Scene image comparisons:
○ ○ ○ ○ ○ ○ ○
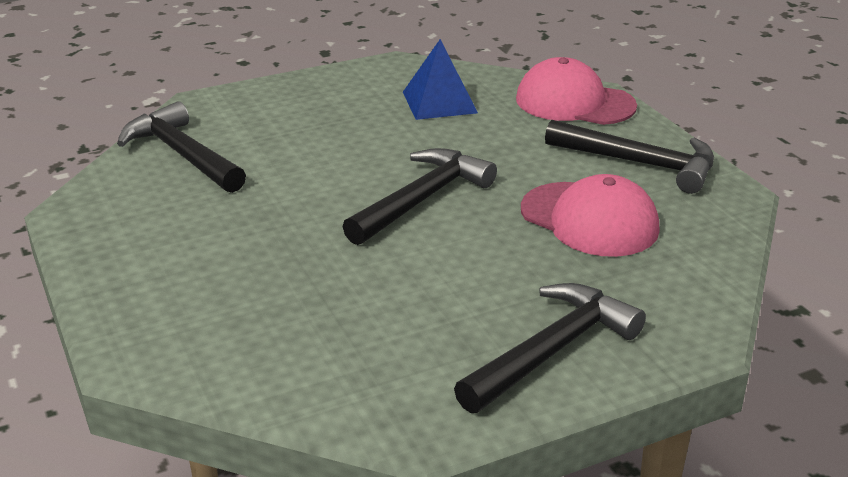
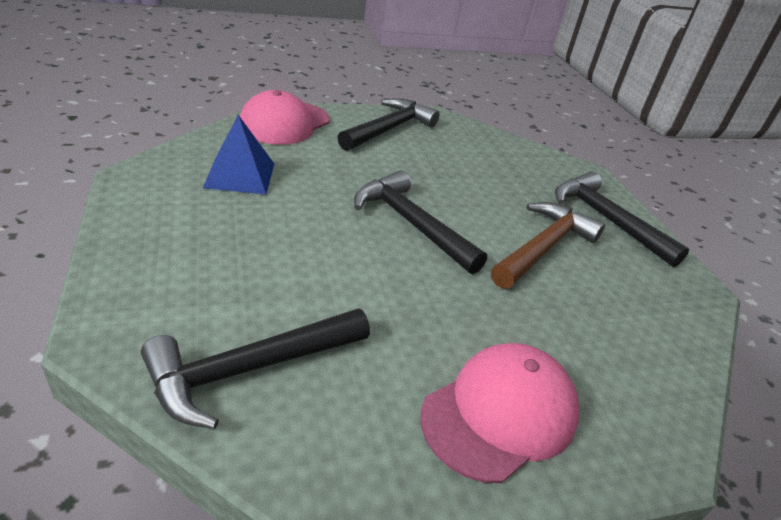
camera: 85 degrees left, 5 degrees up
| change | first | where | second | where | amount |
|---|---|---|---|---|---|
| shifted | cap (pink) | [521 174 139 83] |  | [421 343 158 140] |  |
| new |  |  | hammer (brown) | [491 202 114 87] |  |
○ ○ ○ ○ ○ ○ ○
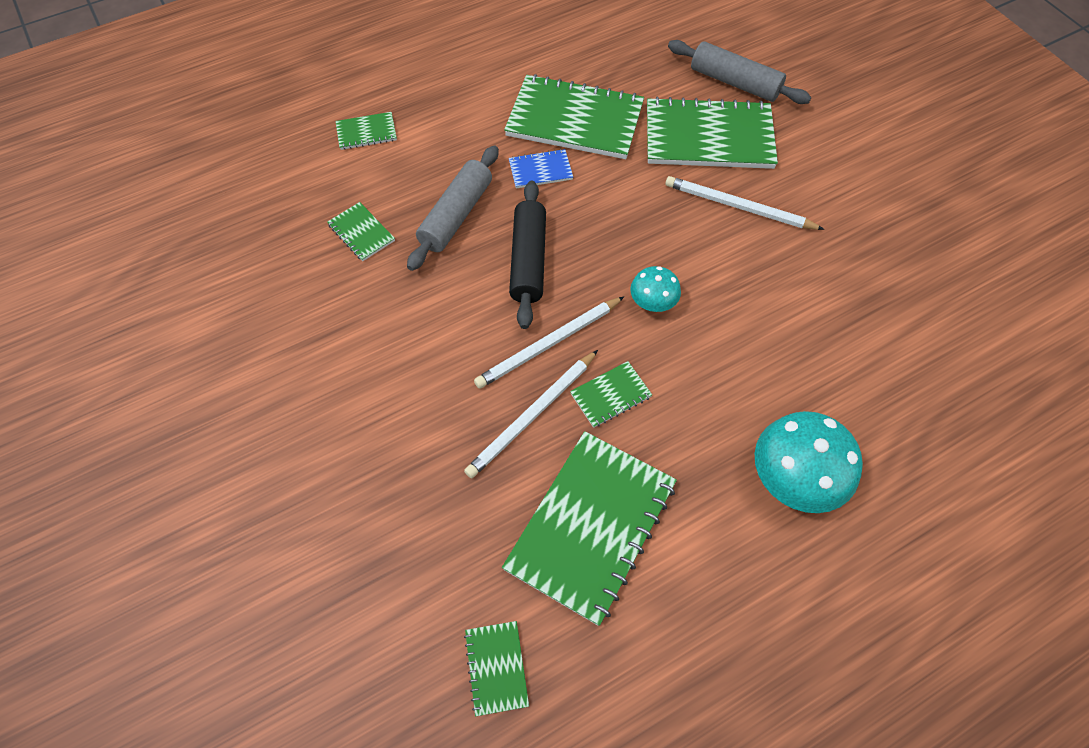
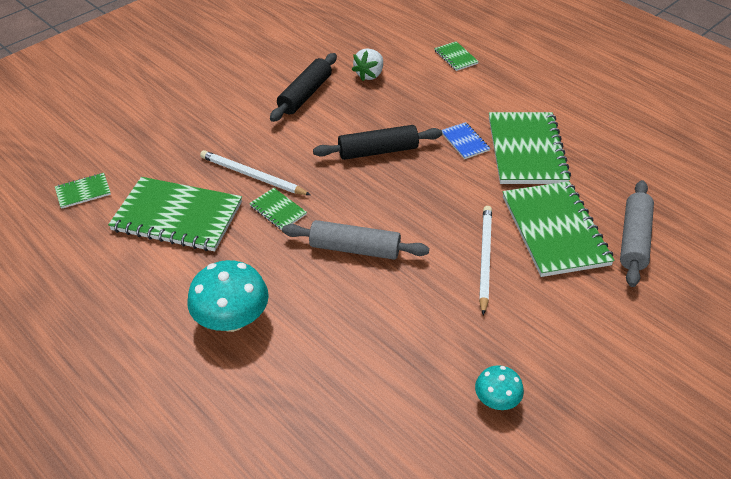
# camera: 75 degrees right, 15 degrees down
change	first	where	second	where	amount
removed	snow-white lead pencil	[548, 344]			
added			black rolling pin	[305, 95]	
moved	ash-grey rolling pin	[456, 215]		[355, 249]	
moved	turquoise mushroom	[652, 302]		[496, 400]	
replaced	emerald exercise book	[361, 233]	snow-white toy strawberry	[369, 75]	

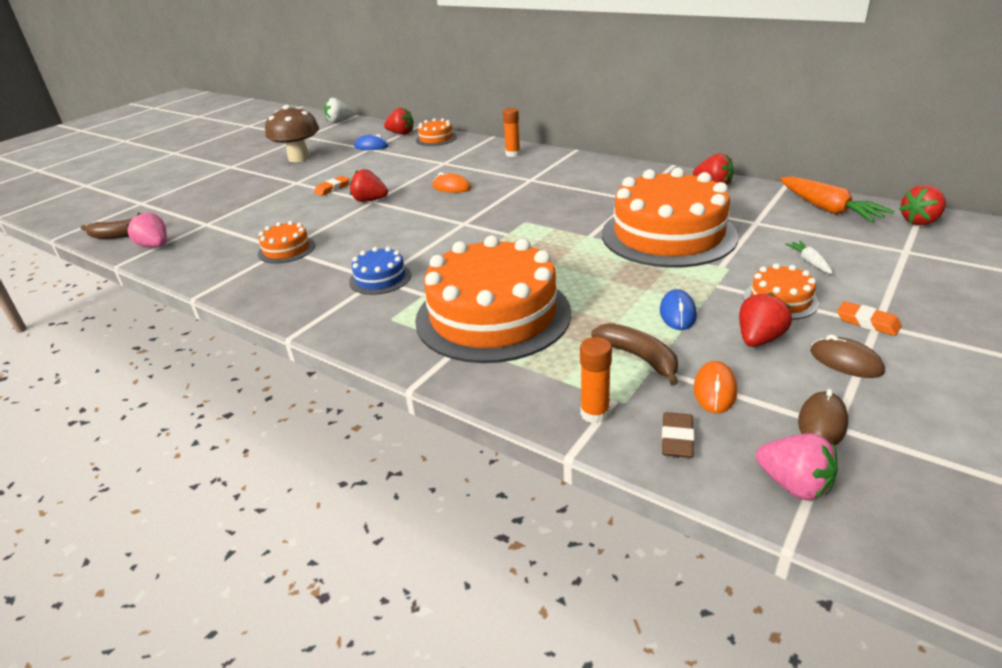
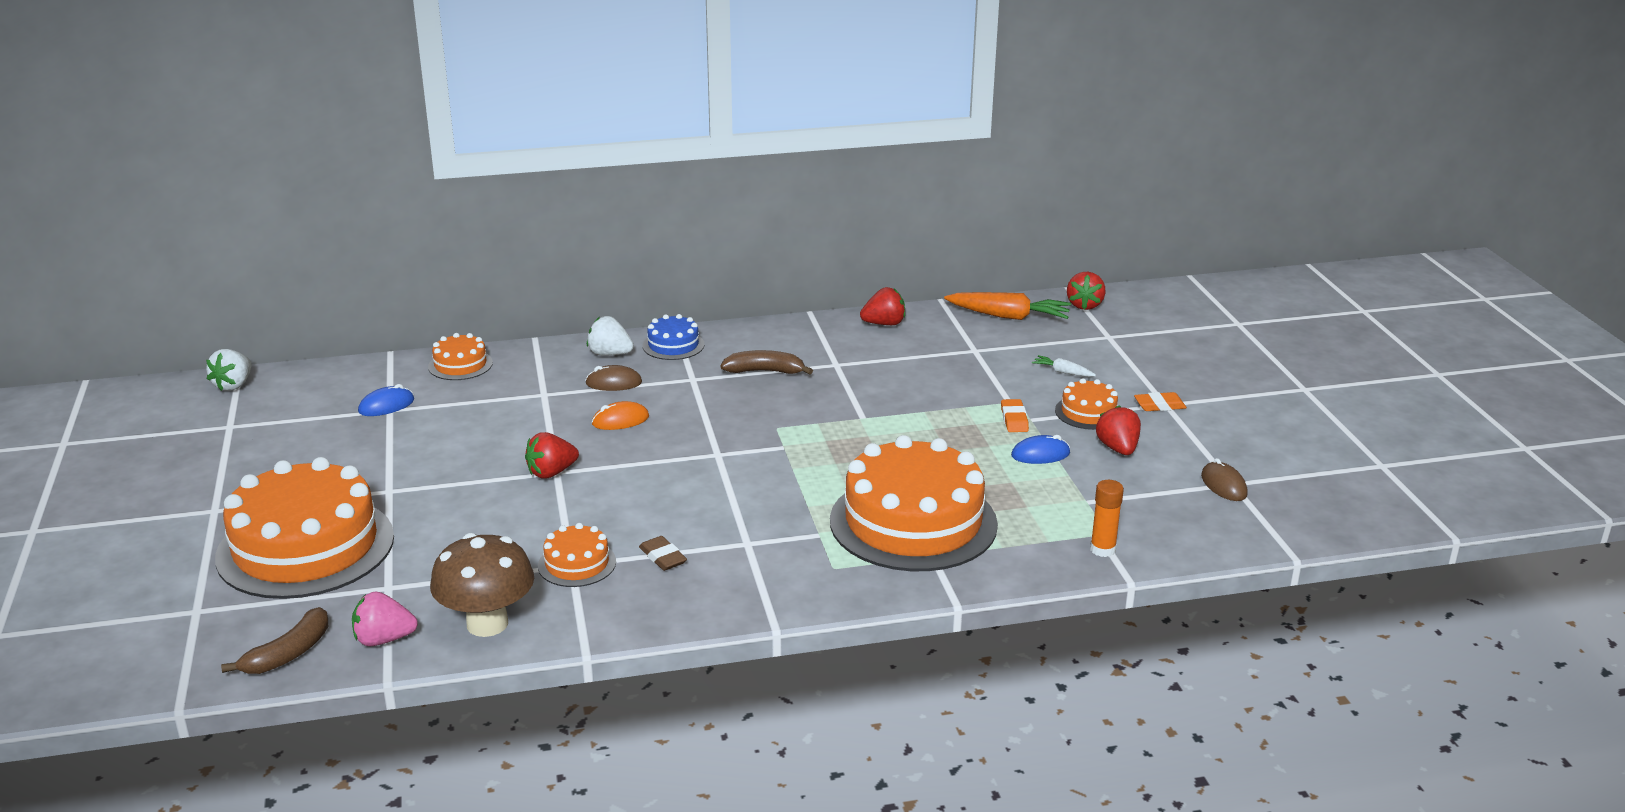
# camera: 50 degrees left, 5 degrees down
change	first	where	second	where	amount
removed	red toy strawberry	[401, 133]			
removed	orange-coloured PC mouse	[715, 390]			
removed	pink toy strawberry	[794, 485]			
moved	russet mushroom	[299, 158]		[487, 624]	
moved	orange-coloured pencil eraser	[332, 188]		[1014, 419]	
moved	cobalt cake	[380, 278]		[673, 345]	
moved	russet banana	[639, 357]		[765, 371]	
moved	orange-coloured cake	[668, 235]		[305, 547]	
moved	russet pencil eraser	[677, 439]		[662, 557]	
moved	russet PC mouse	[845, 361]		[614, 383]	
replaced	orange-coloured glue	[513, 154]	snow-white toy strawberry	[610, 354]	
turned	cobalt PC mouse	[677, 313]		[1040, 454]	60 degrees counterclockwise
○ ○ ○ ○ ○ ○ ○
EXERCISE DETAILS:
Report each line in the data above that holds the word "rolling" by copying it.

FINISHED EXERCISE:
added			black rolling pin	[305, 95]	
moved	ash-grey rolling pin	[456, 215]		[355, 249]	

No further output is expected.